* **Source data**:
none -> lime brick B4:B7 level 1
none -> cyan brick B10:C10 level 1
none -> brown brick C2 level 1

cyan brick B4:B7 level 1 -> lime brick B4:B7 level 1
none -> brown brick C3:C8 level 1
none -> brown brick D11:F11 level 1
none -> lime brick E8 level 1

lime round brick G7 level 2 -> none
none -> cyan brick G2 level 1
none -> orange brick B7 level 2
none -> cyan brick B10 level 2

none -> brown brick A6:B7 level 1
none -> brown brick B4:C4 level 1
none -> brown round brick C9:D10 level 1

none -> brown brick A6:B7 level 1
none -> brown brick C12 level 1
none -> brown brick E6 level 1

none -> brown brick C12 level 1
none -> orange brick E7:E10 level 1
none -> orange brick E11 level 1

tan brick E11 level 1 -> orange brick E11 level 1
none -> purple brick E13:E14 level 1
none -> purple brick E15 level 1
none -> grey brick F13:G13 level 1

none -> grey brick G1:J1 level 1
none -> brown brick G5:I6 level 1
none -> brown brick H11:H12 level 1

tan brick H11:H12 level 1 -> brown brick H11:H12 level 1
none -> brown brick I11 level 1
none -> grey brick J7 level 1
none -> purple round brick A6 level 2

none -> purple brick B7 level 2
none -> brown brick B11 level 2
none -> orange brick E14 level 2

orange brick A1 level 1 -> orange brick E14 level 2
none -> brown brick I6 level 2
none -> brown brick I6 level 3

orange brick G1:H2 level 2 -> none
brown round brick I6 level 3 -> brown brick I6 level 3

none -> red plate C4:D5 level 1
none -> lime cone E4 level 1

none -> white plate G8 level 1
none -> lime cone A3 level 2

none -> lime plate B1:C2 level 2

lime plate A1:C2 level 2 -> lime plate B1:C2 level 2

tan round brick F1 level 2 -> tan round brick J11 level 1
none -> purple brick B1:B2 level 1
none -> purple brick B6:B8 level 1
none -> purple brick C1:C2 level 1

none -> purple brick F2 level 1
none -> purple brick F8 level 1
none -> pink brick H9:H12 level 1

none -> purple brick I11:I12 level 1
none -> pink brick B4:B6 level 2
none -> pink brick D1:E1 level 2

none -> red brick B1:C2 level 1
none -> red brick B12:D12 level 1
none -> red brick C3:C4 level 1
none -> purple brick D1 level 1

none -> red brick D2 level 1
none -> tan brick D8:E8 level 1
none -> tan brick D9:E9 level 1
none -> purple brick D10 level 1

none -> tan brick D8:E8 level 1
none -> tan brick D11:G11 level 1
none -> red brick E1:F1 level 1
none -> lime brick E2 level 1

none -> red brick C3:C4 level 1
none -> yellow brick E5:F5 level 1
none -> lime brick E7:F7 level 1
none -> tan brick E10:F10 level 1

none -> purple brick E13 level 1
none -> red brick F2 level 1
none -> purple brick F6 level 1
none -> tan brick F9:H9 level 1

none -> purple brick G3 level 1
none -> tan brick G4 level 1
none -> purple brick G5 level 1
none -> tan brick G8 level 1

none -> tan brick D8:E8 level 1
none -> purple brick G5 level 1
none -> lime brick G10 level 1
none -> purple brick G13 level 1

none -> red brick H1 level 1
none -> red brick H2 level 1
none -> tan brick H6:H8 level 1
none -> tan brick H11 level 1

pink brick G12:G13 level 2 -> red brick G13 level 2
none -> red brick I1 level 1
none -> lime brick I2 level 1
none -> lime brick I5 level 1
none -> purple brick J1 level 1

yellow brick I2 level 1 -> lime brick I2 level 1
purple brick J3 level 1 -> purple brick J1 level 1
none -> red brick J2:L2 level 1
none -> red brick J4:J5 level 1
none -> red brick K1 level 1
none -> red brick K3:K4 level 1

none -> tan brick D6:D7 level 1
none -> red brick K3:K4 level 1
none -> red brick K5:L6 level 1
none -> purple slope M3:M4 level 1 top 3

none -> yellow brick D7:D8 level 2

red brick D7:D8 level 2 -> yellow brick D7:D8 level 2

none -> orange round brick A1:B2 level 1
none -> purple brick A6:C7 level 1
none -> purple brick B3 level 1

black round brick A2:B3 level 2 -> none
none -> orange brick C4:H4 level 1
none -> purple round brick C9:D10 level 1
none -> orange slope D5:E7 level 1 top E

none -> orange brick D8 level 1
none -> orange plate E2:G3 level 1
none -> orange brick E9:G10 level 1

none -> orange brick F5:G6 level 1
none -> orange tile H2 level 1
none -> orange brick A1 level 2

* **Task description**: Extract every line above containing the word "slope".

* **Result of this task**:
none -> purple slope M3:M4 level 1 top 3
none -> orange slope D5:E7 level 1 top E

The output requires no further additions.